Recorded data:
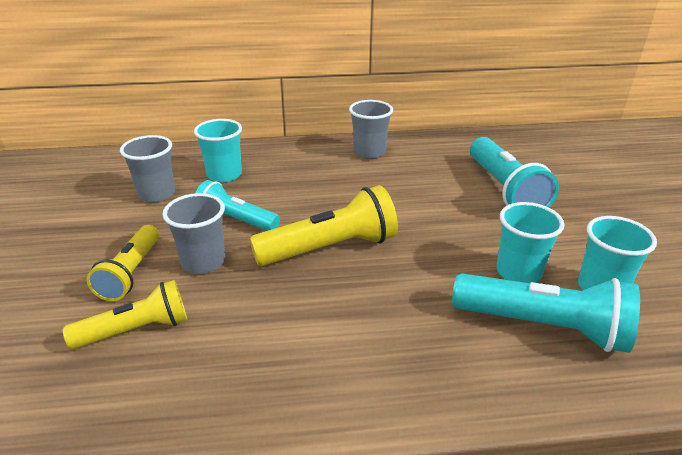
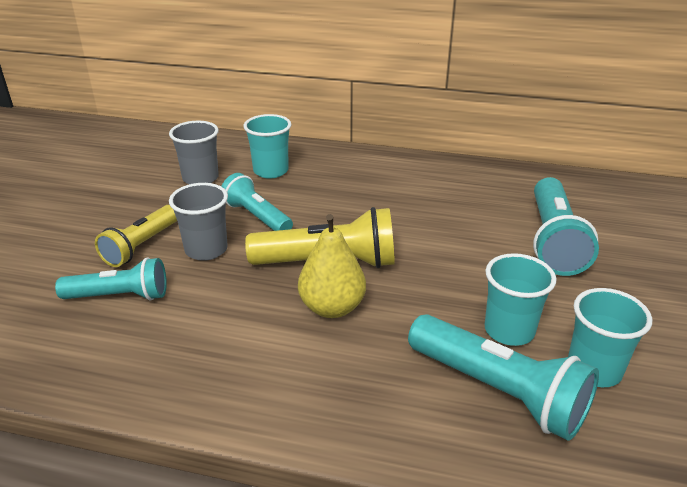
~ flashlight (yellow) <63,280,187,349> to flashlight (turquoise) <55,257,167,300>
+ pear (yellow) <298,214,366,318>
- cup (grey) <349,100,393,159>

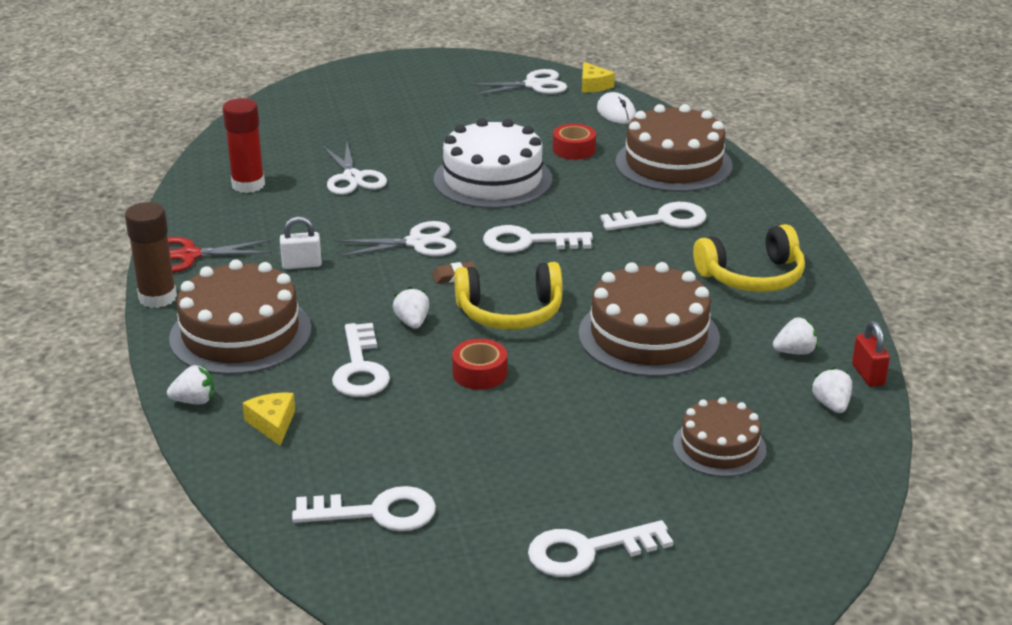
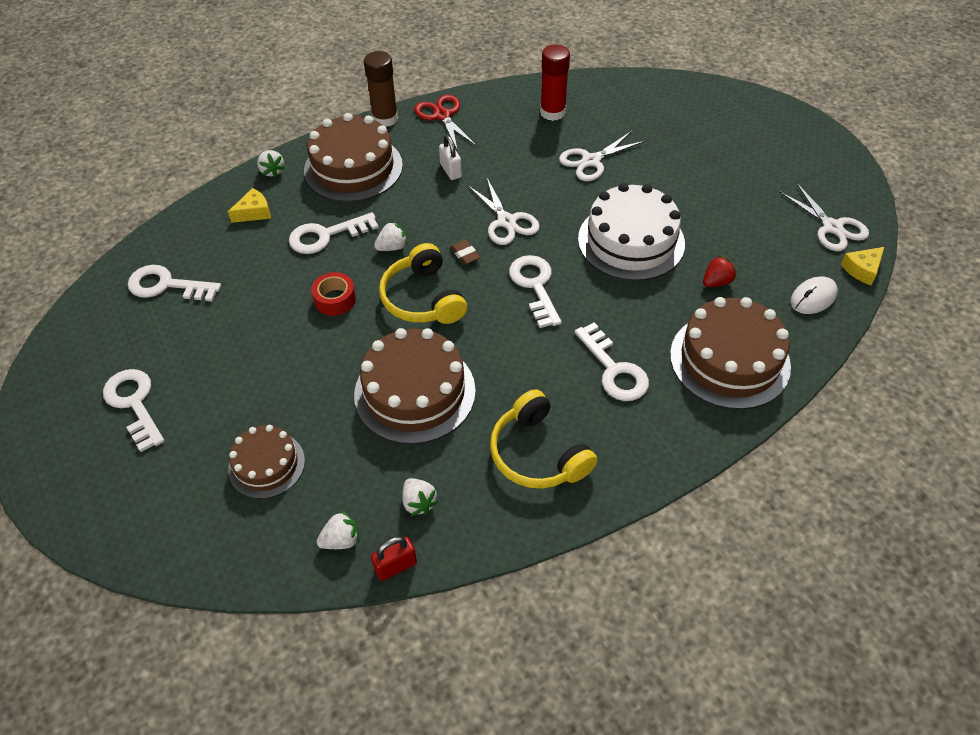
~ key (white) <292,486,436,531> = <128,265,221,301> 120 degrees clockwise
~ tape (red) <553,124,596,160> to strawberry (red) <703,255,737,287>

Work item:
Given the word "yellow", show every line of the records that contains it.

Problem solution:
~ flashlight (yellow) <63,280,187,349> to flashlight (turquoise) <55,257,167,300>
+ pear (yellow) <298,214,366,318>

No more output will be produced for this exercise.